▶ Aim of the exercise: Make an exact copy of all the records that follow, apart from the pictures.

***** Records

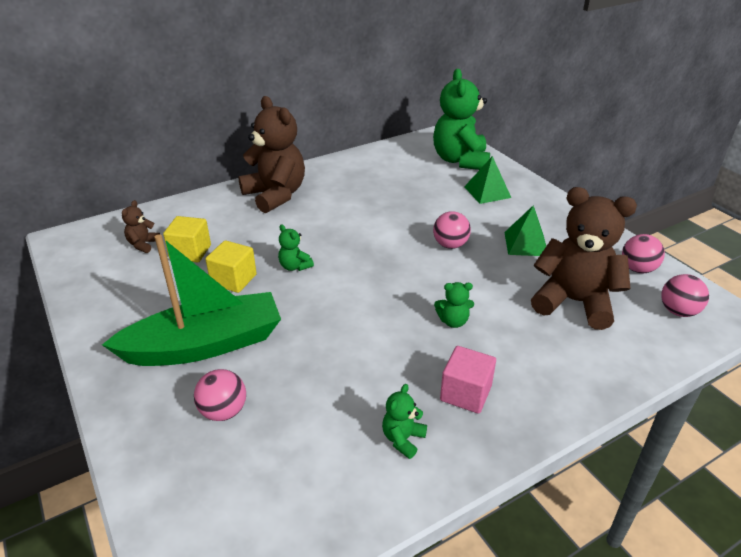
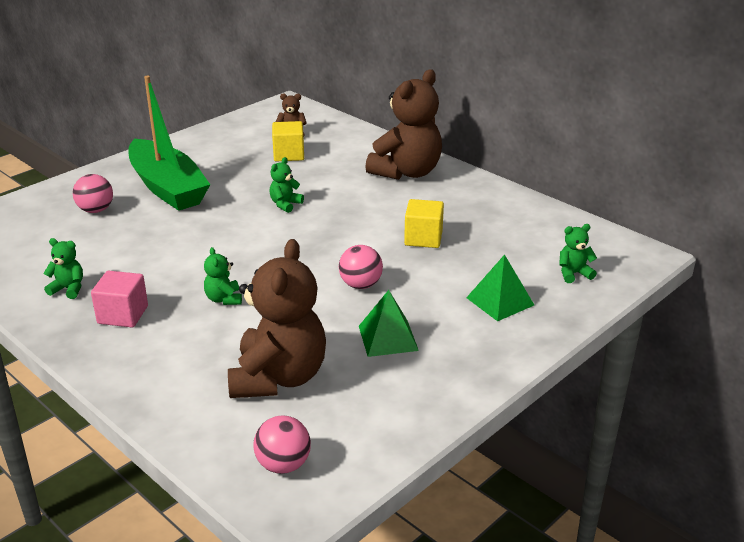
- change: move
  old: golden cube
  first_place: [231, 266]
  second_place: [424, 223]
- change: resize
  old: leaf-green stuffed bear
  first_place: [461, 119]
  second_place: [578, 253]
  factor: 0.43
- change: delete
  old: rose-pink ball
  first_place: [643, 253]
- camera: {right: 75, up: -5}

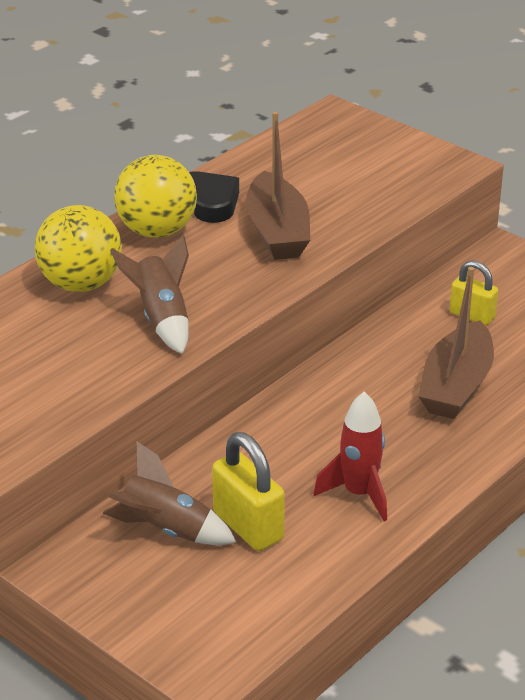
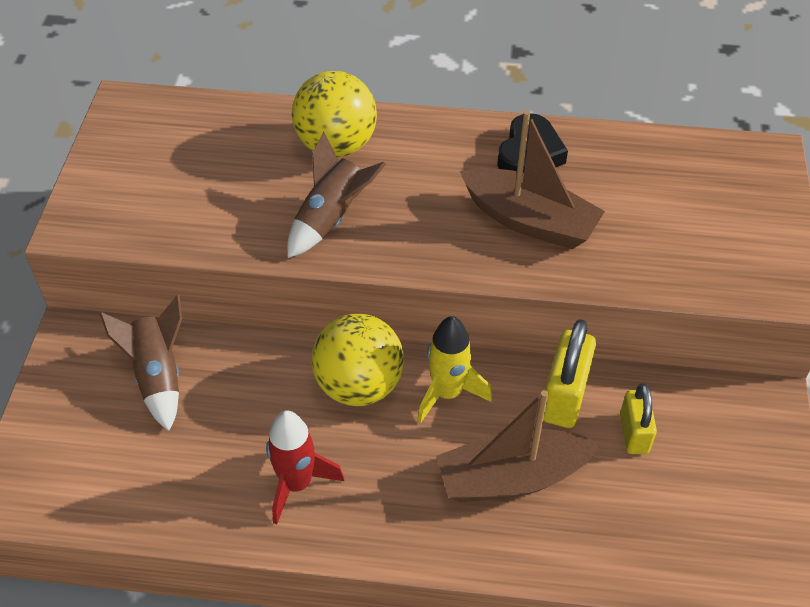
- change: move
  old: golden ball
  first_place: [155, 196]
  second_place: [357, 360]
- change: move
  old: golden small lock
  first_place: [248, 491]
  second_place: [569, 373]
- change: rotate
  old: russet boat
  first_place: [278, 186]
  second_place: [532, 179]
  degrees: -105
- change: insert
  new: golden toy rocket
  second_place: [455, 369]
- camera: {right: 55, up: 15}

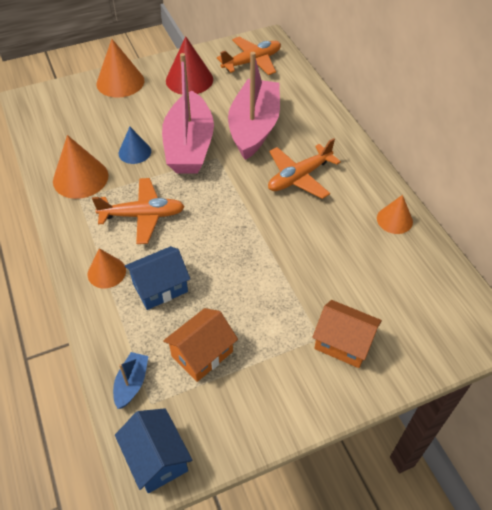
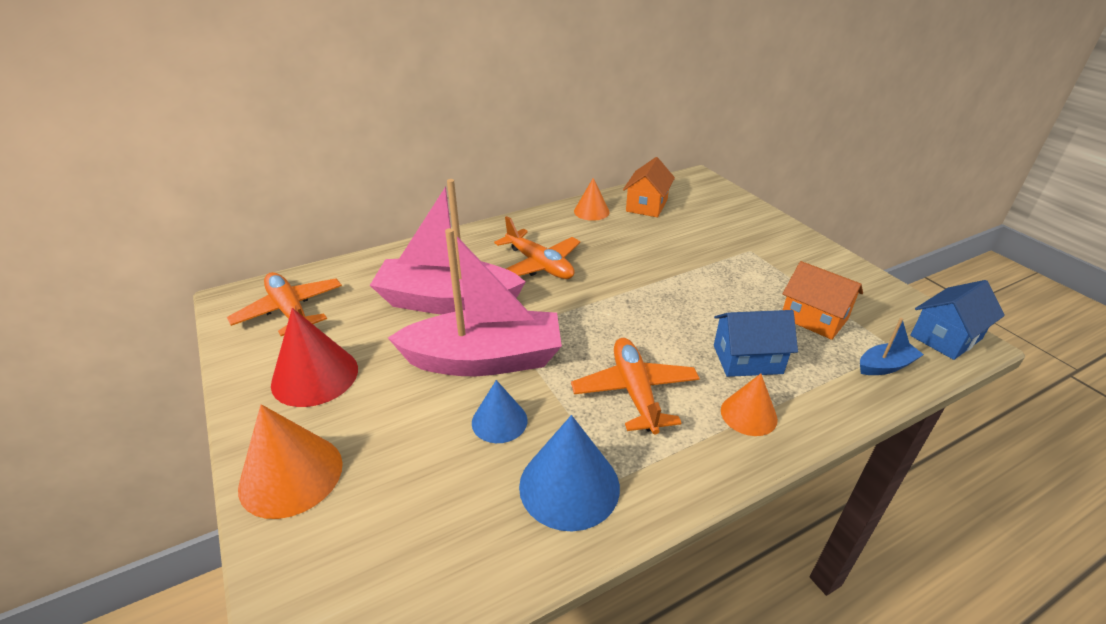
- change: recolor
  old: orange cone shape
  new: cobalt cone shape
  first_place: [80, 167]
  second_place: [569, 473]
- change: rotate
  old: cobalt boat
  first_place: [131, 380]
  second_place: [892, 346]
  degrees: 150
- change: rotate
  old: cobalt toy house
  first_place: [157, 278]
  second_place: [756, 343]
  degrees: -60
- change: move
  old: orange toy house
  first_place: [347, 334]
  second_place: [649, 187]
- camera: {right: -95, up: -15}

**********

▶ Result of the task:
- change: move
  old: golden cube
  first_place: [231, 266]
  second_place: [424, 223]
- change: resize
  old: leaf-green stuffed bear
  first_place: [461, 119]
  second_place: [578, 253]
  factor: 0.43
- change: delete
  old: rose-pink ball
  first_place: [643, 253]
- camera: {right: 75, up: -5}

- change: move
  old: golden ball
  first_place: [155, 196]
  second_place: [357, 360]
- change: move
  old: golden small lock
  first_place: [248, 491]
  second_place: [569, 373]
- change: rotate
  old: russet boat
  first_place: [278, 186]
  second_place: [532, 179]
  degrees: -105
- change: insert
  new: golden toy rocket
  second_place: [455, 369]
- camera: {right: 55, up: 15}

- change: recolor
  old: orange cone shape
  new: cobalt cone shape
  first_place: [80, 167]
  second_place: [569, 473]
- change: rotate
  old: cobalt boat
  first_place: [131, 380]
  second_place: [892, 346]
  degrees: 150
- change: rotate
  old: cobalt toy house
  first_place: [157, 278]
  second_place: [756, 343]
  degrees: -60
- change: move
  old: orange toy house
  first_place: [347, 334]
  second_place: [649, 187]
- camera: {right: -95, up: -15}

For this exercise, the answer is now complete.